_EXERCISE DETAILS_: Produce word for word the lines of the data below running from the one that has "SW1: button (AGND, U3/RST) -> none" to the one that has "V2: AC 1V (N_4, N_11) -> AC 1V (3V3, N_4)", inclusive, and no others.

_INPUT RECORDS_:
________________
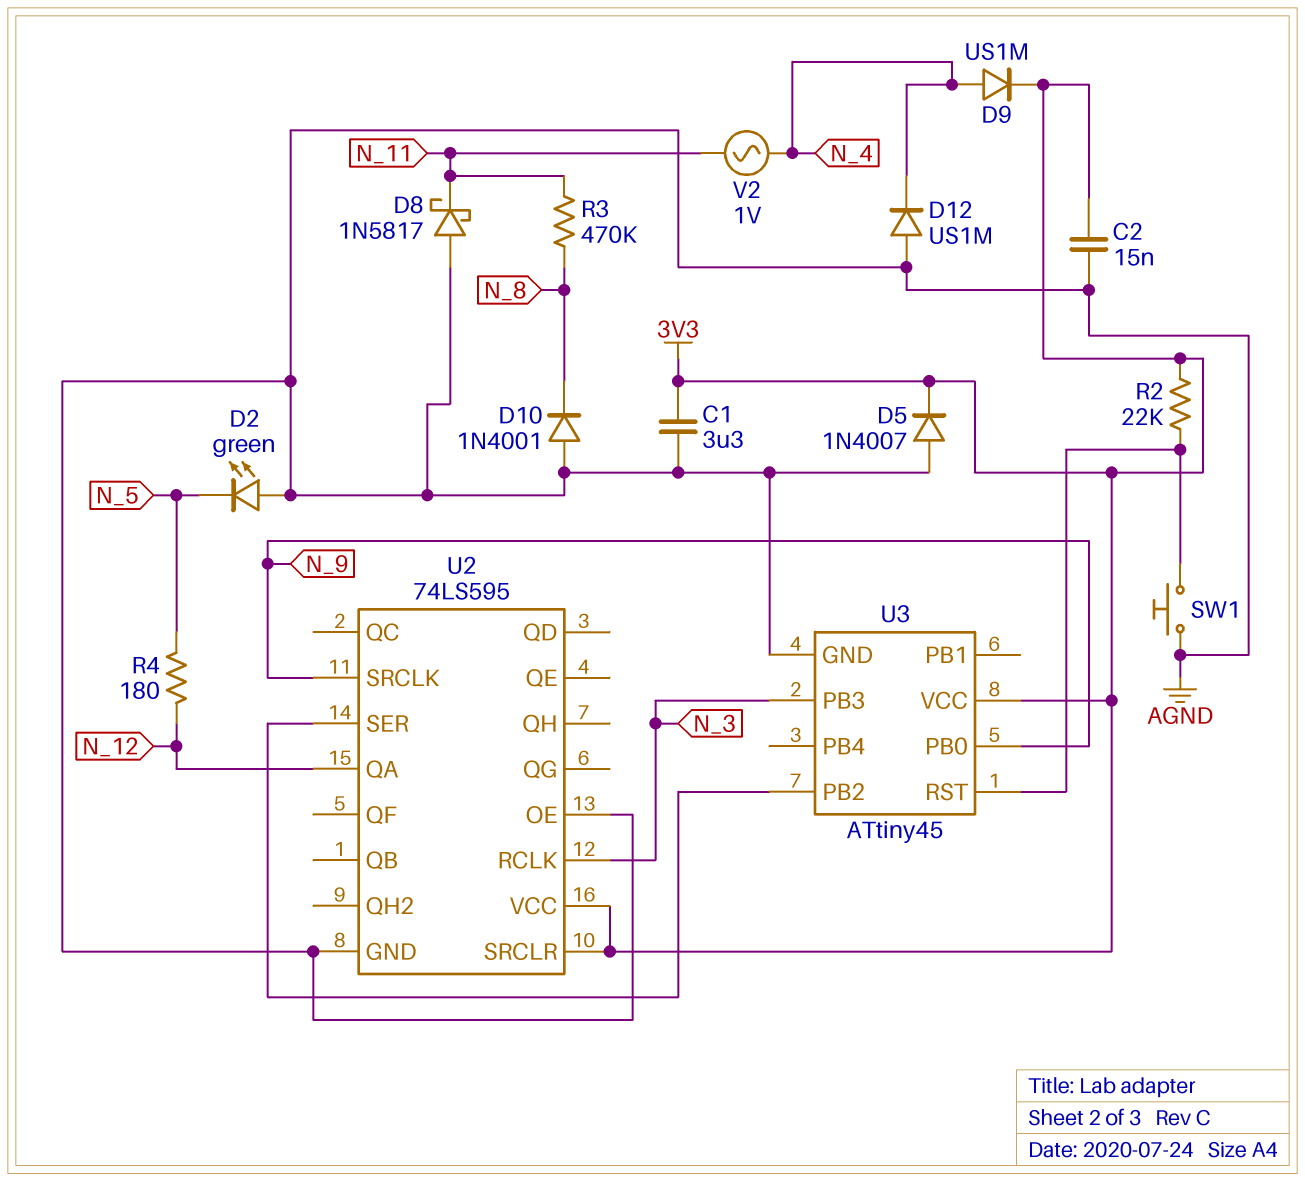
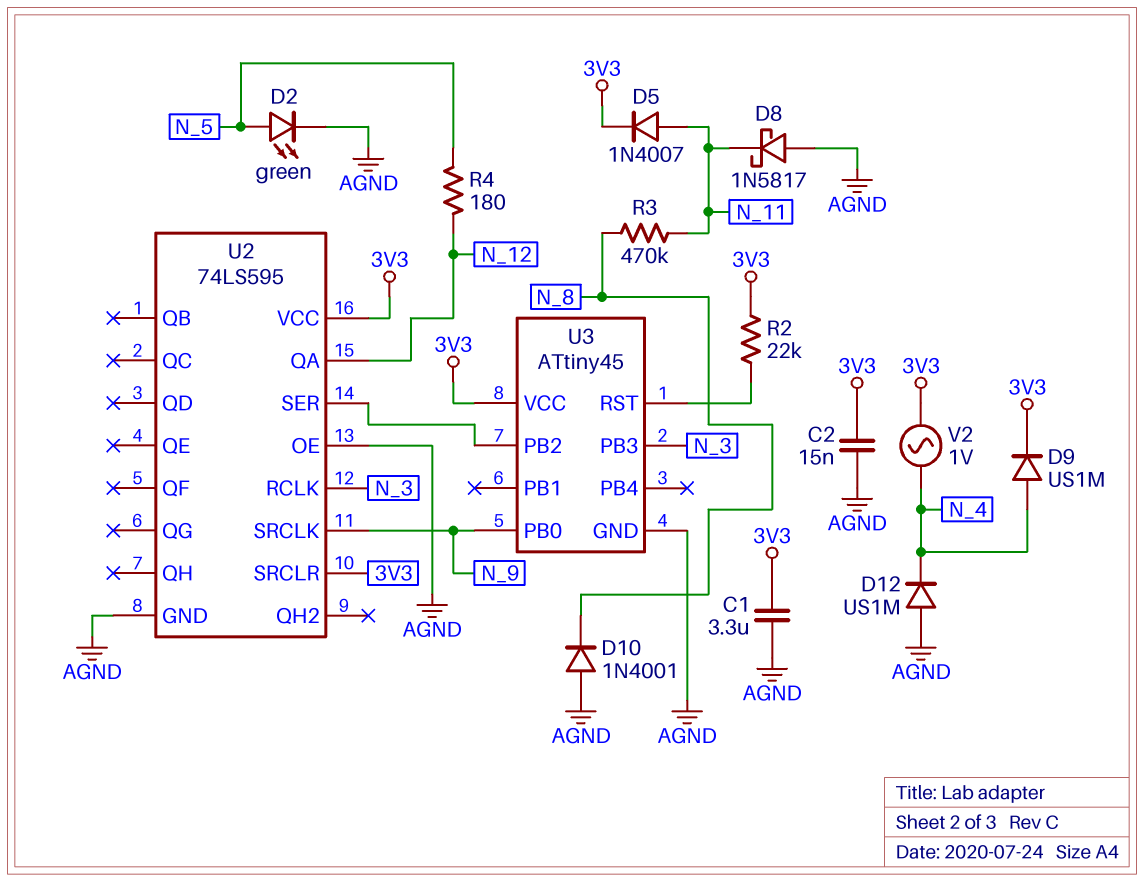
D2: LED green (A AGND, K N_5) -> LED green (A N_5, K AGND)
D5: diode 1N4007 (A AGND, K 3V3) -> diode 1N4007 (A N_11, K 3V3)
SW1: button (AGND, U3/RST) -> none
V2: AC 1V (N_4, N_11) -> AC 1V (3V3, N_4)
________________
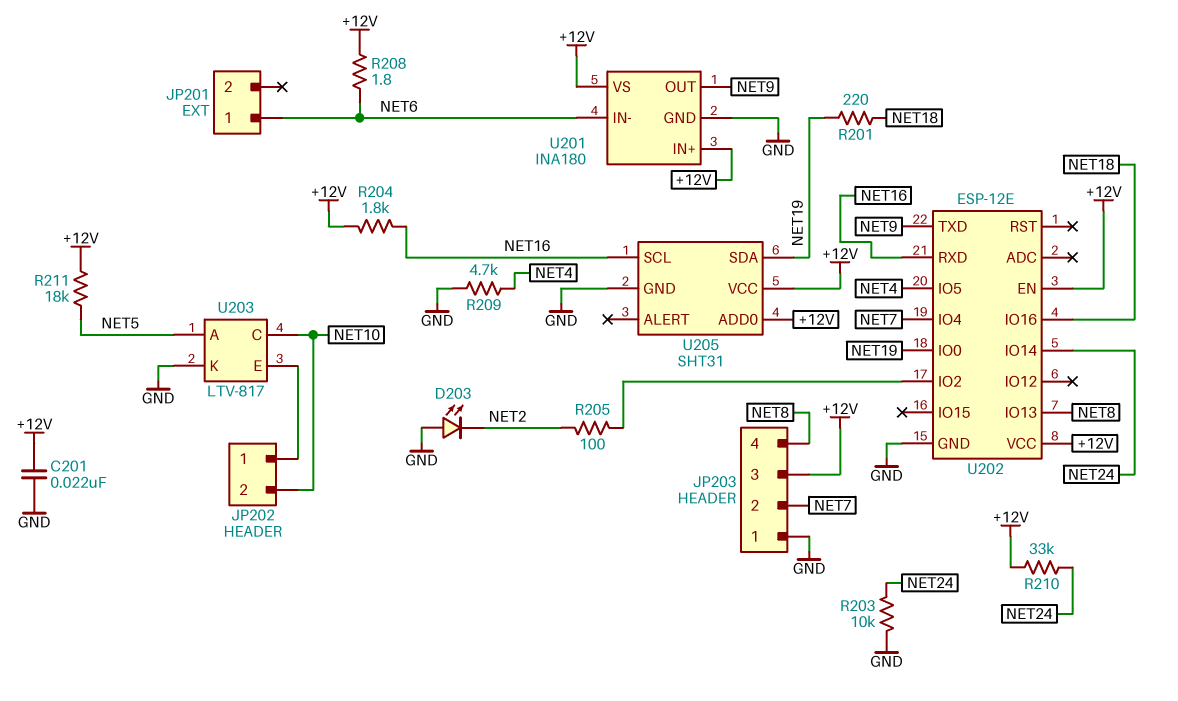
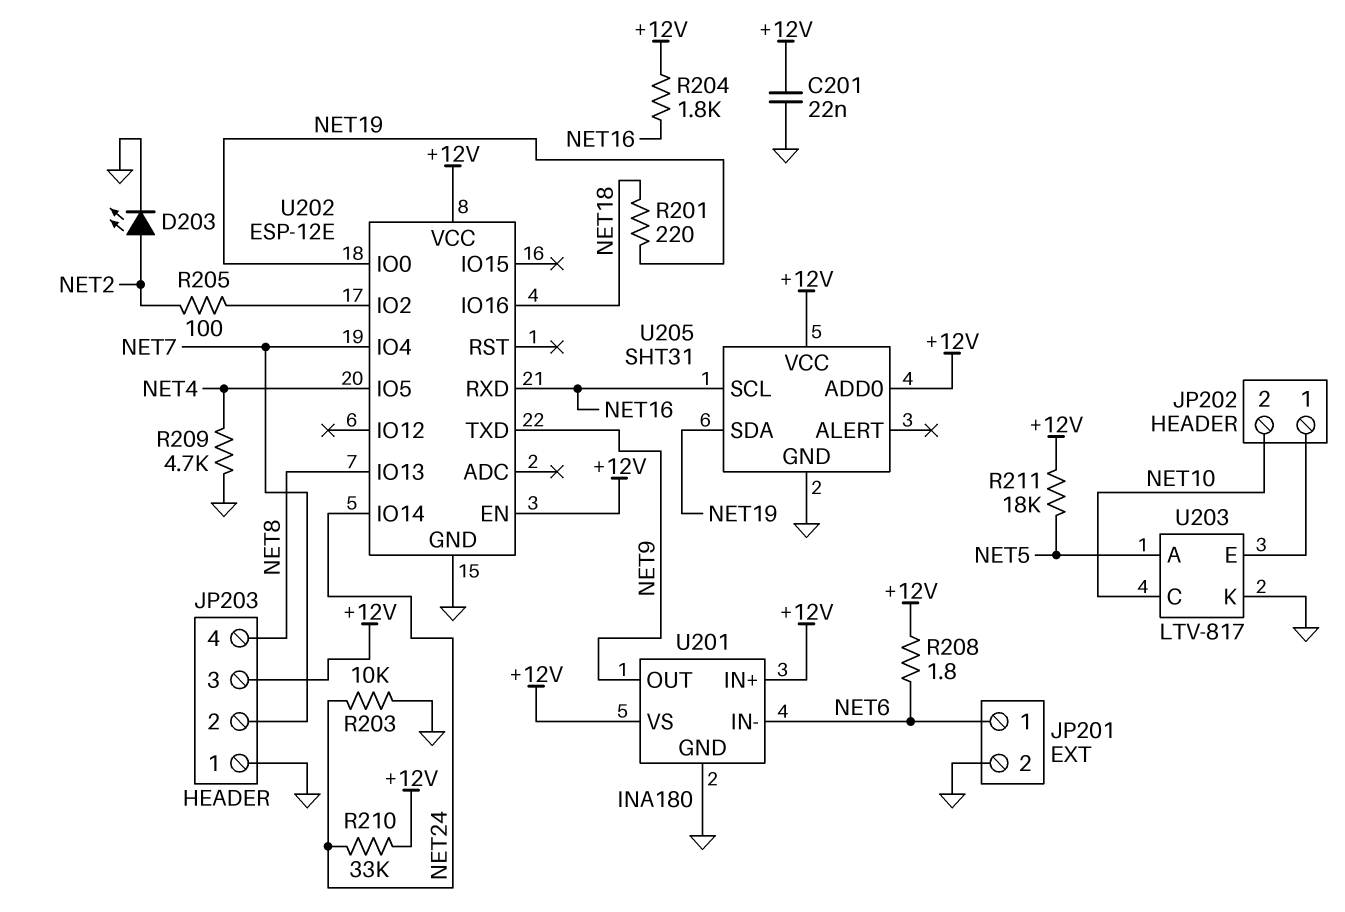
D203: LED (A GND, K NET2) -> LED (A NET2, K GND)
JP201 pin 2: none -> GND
________________
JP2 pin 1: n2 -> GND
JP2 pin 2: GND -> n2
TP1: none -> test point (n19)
________________
_PROBLEM SOLUTION_:
SW1: button (AGND, U3/RST) -> none
V2: AC 1V (N_4, N_11) -> AC 1V (3V3, N_4)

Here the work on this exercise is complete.